◆ **ASSIGNMENT**
Count every line below containing "bulb"; state the number only.

◆ **STUDY MATERIAL**
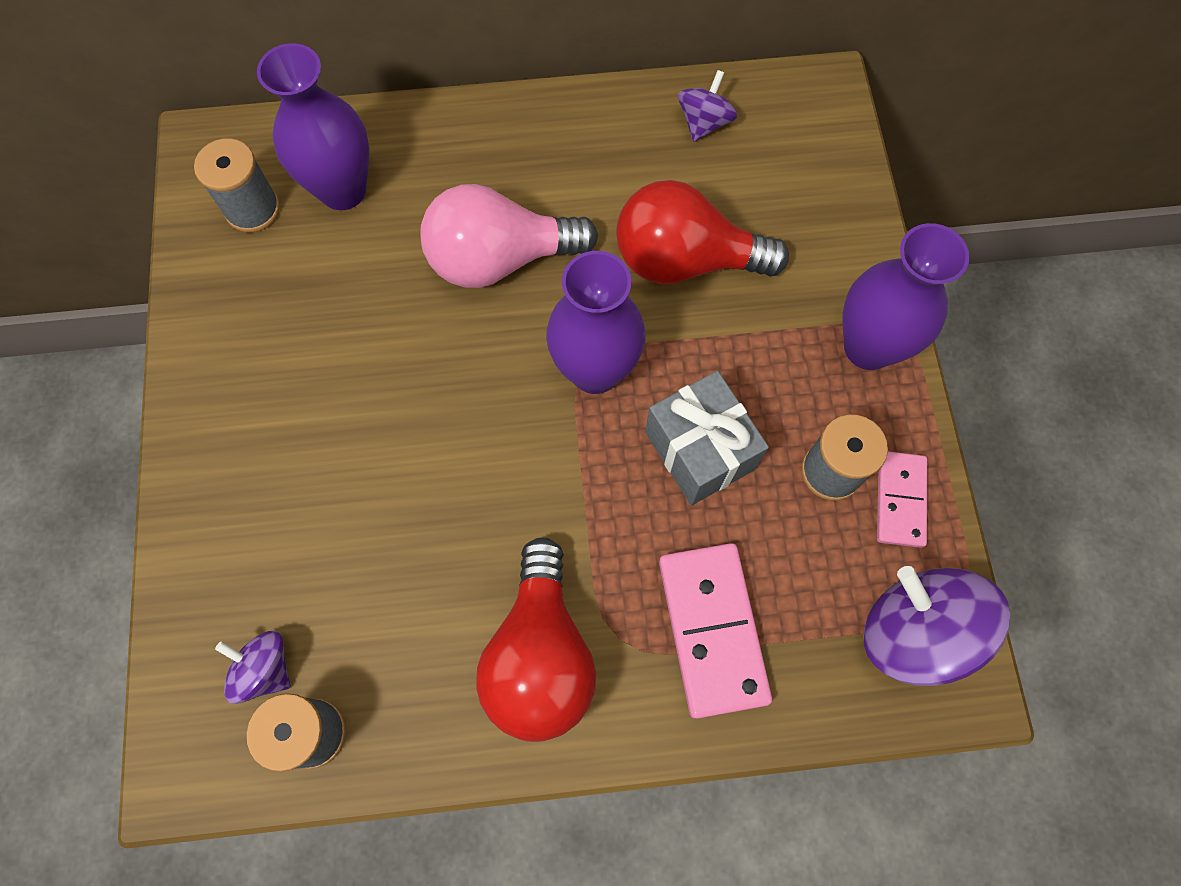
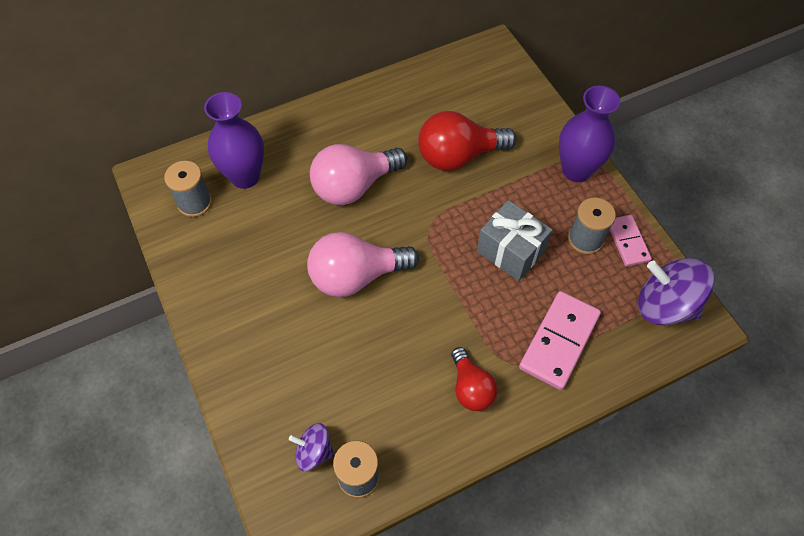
camera: 20 degrees left, 10 degrees down
(441, 409) = (356, 276): none -> pink light bulb
(540, 655) = (471, 388): red light bulb -> red light bulb, size x0.60
(595, 370) = (434, 228): purple vase -> none
(704, 123) = (437, 82): purple spinning top -> none
(712, 630) = (559, 341): pink domino -> pink domino turned 60 degrees clockwise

◆ **RESPONSE**
2